=== WORK INSTRUCTIONS ===
Respond with exact copies of the lines running from the line that contains "TP2: none -> test point (LIGHT)" to the end of the material.

=== THE DATA ===

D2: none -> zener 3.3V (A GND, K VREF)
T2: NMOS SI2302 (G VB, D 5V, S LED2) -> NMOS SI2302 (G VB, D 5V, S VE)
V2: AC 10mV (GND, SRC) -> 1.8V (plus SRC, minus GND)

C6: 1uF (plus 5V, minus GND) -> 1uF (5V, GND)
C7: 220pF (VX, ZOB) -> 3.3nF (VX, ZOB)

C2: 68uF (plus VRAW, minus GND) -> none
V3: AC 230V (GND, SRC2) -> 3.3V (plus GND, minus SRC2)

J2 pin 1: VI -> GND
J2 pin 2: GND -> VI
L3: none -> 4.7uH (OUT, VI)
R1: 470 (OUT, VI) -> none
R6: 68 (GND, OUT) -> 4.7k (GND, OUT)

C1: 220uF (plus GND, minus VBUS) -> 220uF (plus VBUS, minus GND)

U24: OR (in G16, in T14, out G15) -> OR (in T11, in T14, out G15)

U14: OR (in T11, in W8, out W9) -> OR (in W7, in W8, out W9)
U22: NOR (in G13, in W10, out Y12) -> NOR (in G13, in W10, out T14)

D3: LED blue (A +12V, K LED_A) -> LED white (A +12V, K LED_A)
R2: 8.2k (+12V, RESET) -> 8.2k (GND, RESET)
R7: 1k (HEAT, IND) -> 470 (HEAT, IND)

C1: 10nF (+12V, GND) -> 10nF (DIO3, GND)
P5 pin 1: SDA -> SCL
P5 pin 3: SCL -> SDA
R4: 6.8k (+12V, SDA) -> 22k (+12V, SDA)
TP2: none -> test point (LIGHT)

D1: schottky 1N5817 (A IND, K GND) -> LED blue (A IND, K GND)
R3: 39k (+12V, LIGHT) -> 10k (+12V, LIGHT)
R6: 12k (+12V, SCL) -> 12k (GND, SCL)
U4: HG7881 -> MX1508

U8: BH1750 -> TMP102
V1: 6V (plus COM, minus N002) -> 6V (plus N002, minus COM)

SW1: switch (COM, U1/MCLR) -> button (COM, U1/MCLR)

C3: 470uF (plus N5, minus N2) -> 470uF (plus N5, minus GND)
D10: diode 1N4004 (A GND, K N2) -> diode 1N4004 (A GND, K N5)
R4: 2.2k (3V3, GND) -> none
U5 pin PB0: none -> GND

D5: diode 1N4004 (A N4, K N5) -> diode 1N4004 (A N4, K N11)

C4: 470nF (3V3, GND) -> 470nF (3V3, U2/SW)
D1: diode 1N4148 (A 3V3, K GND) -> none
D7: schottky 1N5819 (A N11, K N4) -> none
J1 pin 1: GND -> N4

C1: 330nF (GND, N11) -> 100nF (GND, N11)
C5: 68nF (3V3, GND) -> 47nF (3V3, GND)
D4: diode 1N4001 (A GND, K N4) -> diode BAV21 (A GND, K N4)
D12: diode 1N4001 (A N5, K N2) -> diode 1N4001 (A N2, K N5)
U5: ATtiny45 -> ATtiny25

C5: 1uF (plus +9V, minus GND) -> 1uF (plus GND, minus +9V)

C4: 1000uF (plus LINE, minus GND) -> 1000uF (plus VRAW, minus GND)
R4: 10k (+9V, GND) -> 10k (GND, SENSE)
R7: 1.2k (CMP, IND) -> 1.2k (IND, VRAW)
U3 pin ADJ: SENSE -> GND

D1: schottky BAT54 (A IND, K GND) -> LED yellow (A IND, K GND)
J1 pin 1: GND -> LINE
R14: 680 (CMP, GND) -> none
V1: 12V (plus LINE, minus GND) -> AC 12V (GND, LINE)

=== WORKED SOLUTION ===
TP2: none -> test point (LIGHT)

D1: schottky 1N5817 (A IND, K GND) -> LED blue (A IND, K GND)
R3: 39k (+12V, LIGHT) -> 10k (+12V, LIGHT)
R6: 12k (+12V, SCL) -> 12k (GND, SCL)
U4: HG7881 -> MX1508

U8: BH1750 -> TMP102
V1: 6V (plus COM, minus N002) -> 6V (plus N002, minus COM)

SW1: switch (COM, U1/MCLR) -> button (COM, U1/MCLR)

C3: 470uF (plus N5, minus N2) -> 470uF (plus N5, minus GND)
D10: diode 1N4004 (A GND, K N2) -> diode 1N4004 (A GND, K N5)
R4: 2.2k (3V3, GND) -> none
U5 pin PB0: none -> GND

D5: diode 1N4004 (A N4, K N5) -> diode 1N4004 (A N4, K N11)

C4: 470nF (3V3, GND) -> 470nF (3V3, U2/SW)
D1: diode 1N4148 (A 3V3, K GND) -> none
D7: schottky 1N5819 (A N11, K N4) -> none
J1 pin 1: GND -> N4

C1: 330nF (GND, N11) -> 100nF (GND, N11)
C5: 68nF (3V3, GND) -> 47nF (3V3, GND)
D4: diode 1N4001 (A GND, K N4) -> diode BAV21 (A GND, K N4)
D12: diode 1N4001 (A N5, K N2) -> diode 1N4001 (A N2, K N5)
U5: ATtiny45 -> ATtiny25

C5: 1uF (plus +9V, minus GND) -> 1uF (plus GND, minus +9V)

C4: 1000uF (plus LINE, minus GND) -> 1000uF (plus VRAW, minus GND)
R4: 10k (+9V, GND) -> 10k (GND, SENSE)
R7: 1.2k (CMP, IND) -> 1.2k (IND, VRAW)
U3 pin ADJ: SENSE -> GND

D1: schottky BAT54 (A IND, K GND) -> LED yellow (A IND, K GND)
J1 pin 1: GND -> LINE
R14: 680 (CMP, GND) -> none
V1: 12V (plus LINE, minus GND) -> AC 12V (GND, LINE)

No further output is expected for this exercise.